**RECORDS FOR THE EXERCISE:**
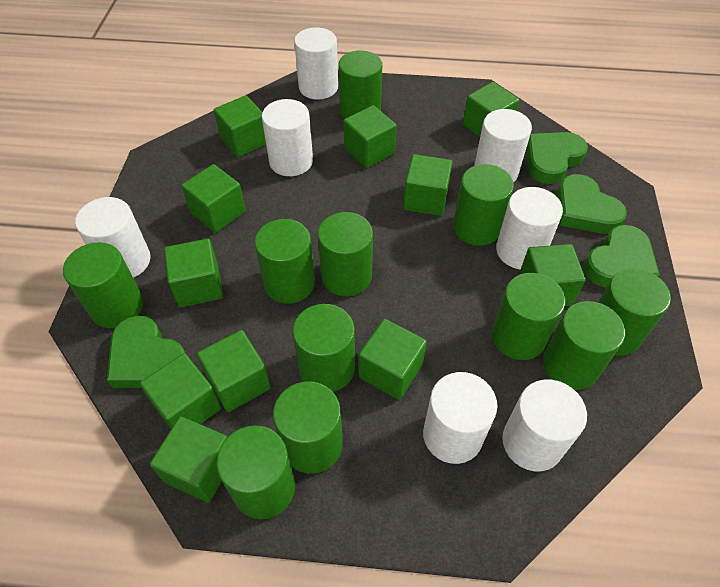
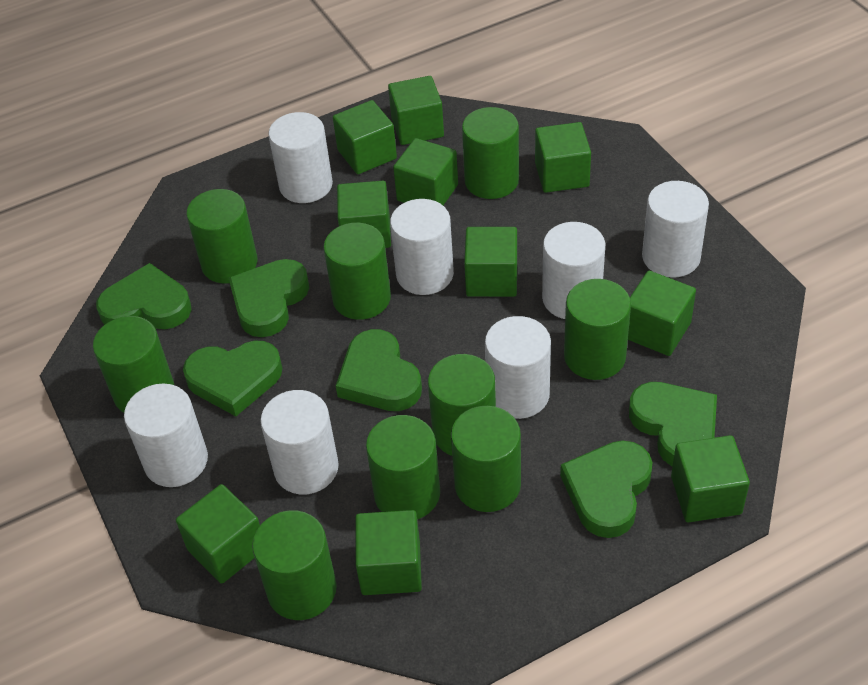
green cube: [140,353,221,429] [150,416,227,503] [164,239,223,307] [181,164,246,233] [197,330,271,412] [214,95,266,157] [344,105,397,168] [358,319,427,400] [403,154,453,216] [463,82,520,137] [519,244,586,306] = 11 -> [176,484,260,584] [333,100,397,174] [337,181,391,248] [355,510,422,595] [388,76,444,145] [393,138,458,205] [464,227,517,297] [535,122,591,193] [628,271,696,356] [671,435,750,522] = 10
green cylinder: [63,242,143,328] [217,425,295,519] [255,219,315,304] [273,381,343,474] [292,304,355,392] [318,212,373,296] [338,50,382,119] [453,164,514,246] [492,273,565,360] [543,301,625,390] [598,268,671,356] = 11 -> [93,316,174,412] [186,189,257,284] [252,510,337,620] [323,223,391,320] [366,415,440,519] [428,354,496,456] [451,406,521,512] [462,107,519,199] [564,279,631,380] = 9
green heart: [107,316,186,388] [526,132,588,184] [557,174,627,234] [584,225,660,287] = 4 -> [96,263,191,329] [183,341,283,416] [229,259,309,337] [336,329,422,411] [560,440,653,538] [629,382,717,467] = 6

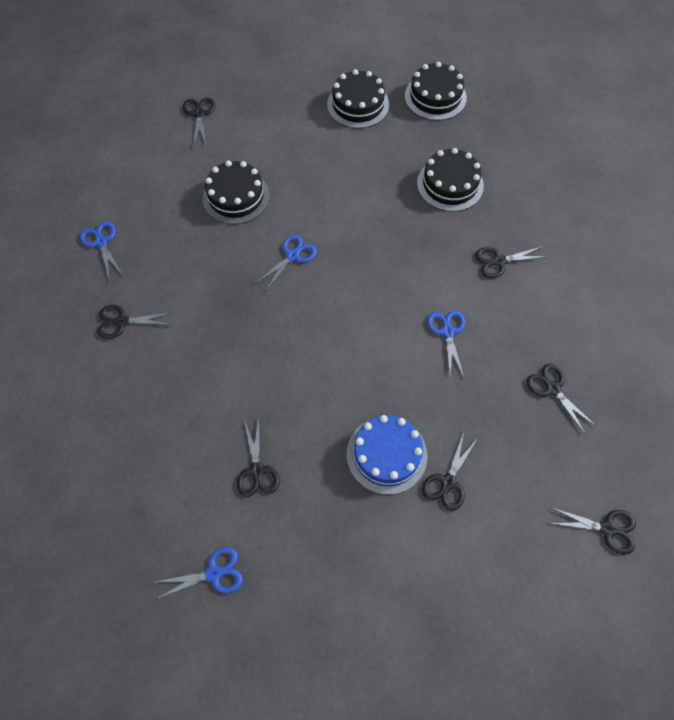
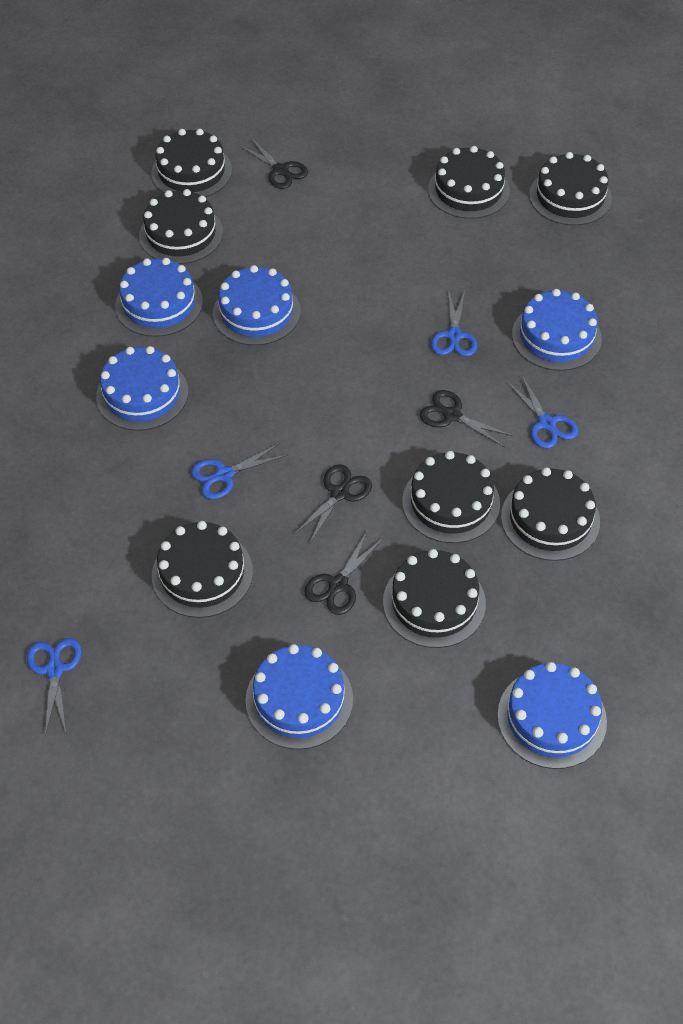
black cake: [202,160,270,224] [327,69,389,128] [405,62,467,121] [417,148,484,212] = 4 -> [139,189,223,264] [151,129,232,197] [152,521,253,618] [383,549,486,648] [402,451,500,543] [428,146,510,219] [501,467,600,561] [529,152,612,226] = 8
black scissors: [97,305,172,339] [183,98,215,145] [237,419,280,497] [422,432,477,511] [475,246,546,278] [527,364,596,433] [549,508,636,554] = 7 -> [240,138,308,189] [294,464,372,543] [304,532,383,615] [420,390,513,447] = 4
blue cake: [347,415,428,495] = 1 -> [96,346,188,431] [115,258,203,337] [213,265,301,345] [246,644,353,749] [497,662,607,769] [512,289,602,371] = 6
---
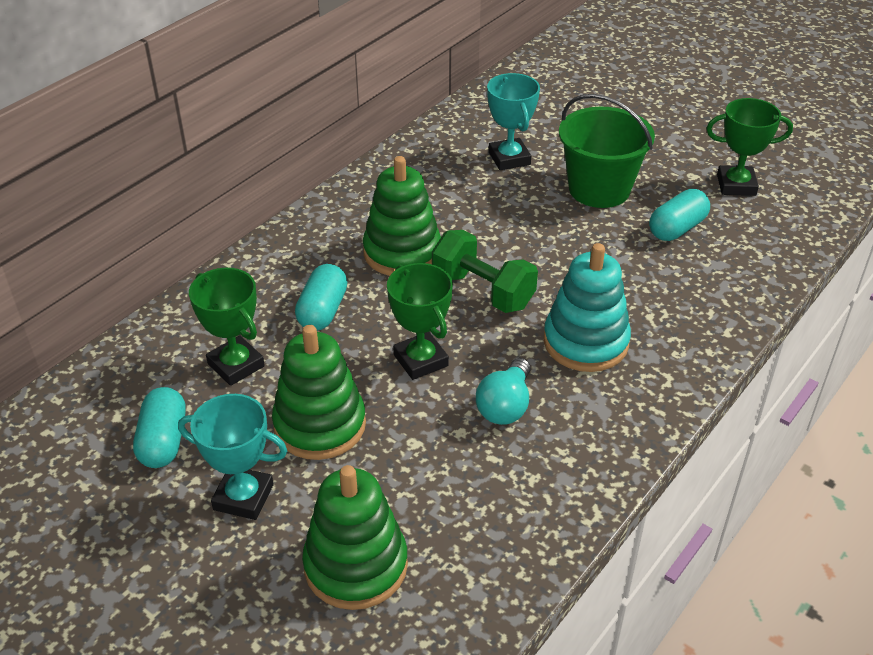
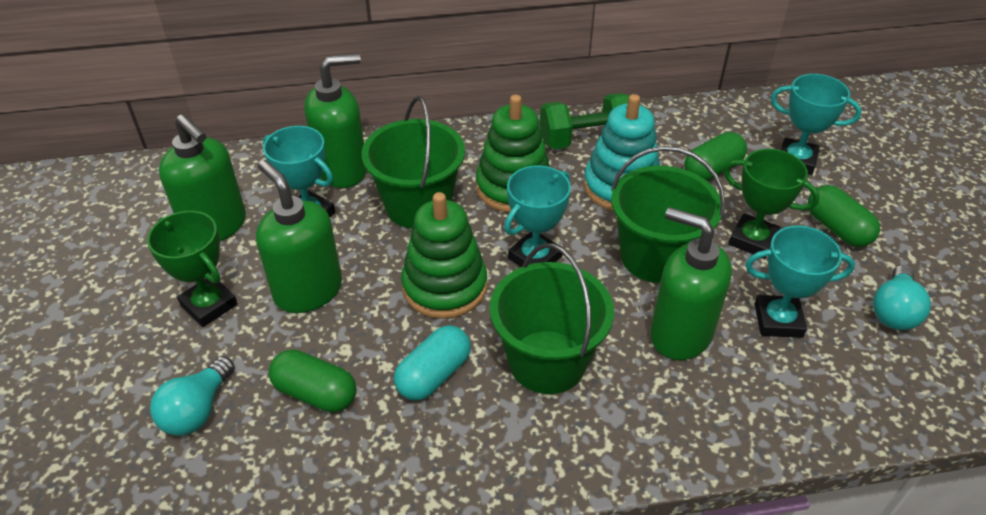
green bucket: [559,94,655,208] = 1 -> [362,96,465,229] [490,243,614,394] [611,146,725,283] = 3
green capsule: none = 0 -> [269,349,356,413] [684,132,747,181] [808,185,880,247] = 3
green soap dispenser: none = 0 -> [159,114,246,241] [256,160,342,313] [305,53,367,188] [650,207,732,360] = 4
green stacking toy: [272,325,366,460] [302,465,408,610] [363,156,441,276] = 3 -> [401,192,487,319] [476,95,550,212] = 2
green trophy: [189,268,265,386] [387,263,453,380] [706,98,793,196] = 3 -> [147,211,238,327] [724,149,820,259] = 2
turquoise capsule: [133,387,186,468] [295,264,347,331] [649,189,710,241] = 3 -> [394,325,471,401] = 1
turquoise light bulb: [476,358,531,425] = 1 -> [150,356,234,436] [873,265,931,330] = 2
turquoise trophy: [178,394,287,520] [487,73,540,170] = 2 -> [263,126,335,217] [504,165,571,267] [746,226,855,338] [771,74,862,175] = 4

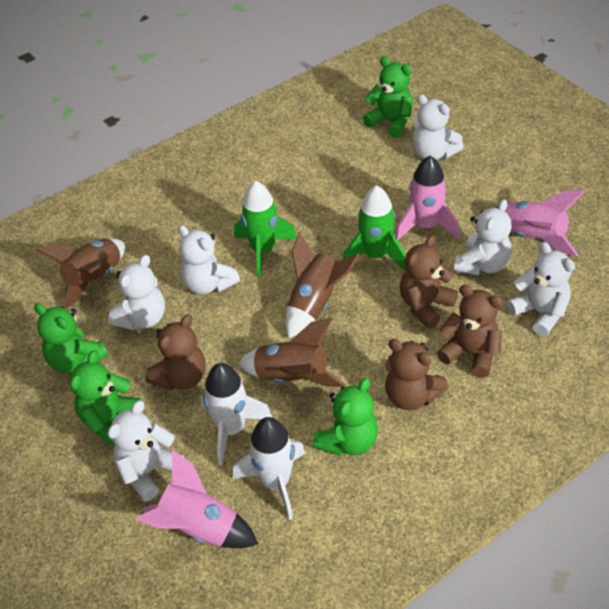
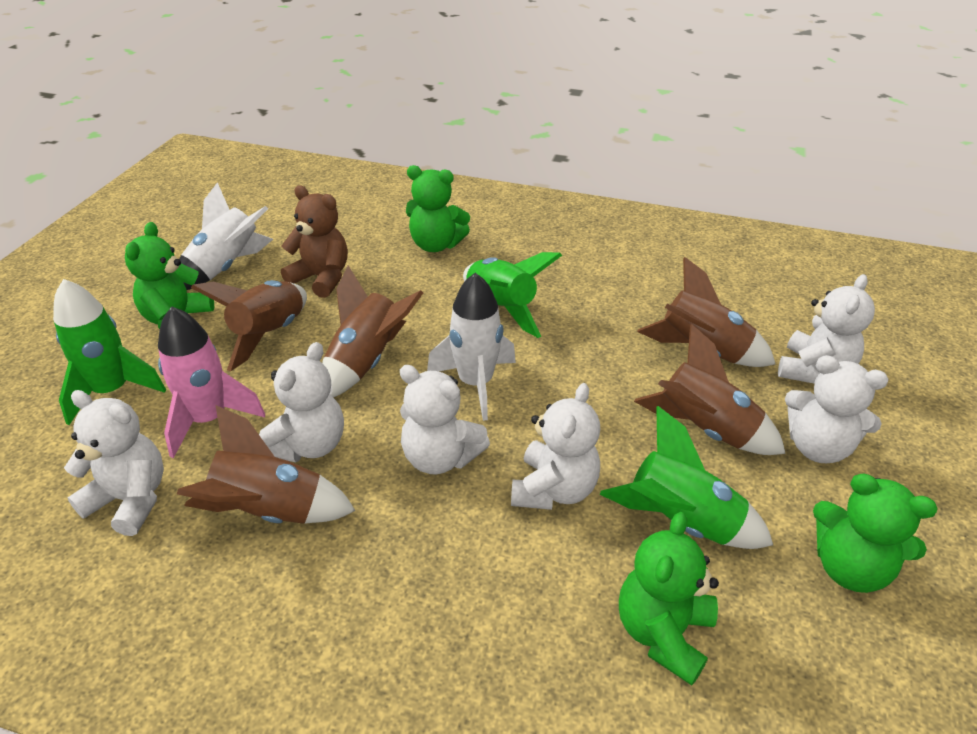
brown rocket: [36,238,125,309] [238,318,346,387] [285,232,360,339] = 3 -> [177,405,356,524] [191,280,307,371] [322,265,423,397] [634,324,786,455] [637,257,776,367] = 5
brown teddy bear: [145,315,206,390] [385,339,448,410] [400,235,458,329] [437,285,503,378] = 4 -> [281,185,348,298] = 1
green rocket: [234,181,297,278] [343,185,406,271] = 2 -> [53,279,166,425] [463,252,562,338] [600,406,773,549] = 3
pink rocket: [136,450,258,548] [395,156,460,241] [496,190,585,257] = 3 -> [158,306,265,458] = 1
---
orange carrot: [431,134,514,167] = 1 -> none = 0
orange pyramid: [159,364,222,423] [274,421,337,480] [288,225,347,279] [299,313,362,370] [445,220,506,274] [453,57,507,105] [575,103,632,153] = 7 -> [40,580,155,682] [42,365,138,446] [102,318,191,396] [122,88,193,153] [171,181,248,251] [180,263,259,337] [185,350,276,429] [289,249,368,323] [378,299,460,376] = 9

**ABOUT THIS TASK:**
Out of the data above, give again only the lines starting at the one holding "black cake: [202,160,270,224]" and ending at the one holding "black scissors: [97,305,172,339]", unchanged.

**EXERCISE SOLUTION:**
black cake: [202,160,270,224] [327,69,389,128] [405,62,467,121] [417,148,484,212] = 4 -> [139,189,223,264] [151,129,232,197] [152,521,253,618] [383,549,486,648] [402,451,500,543] [428,146,510,219] [501,467,600,561] [529,152,612,226] = 8
black scissors: [97,305,172,339] [183,98,215,145] [237,419,280,497] [422,432,477,511] [475,246,546,278] [527,364,596,433] [549,508,636,554] = 7 -> [240,138,308,189] [294,464,372,543] [304,532,383,615] [420,390,513,447] = 4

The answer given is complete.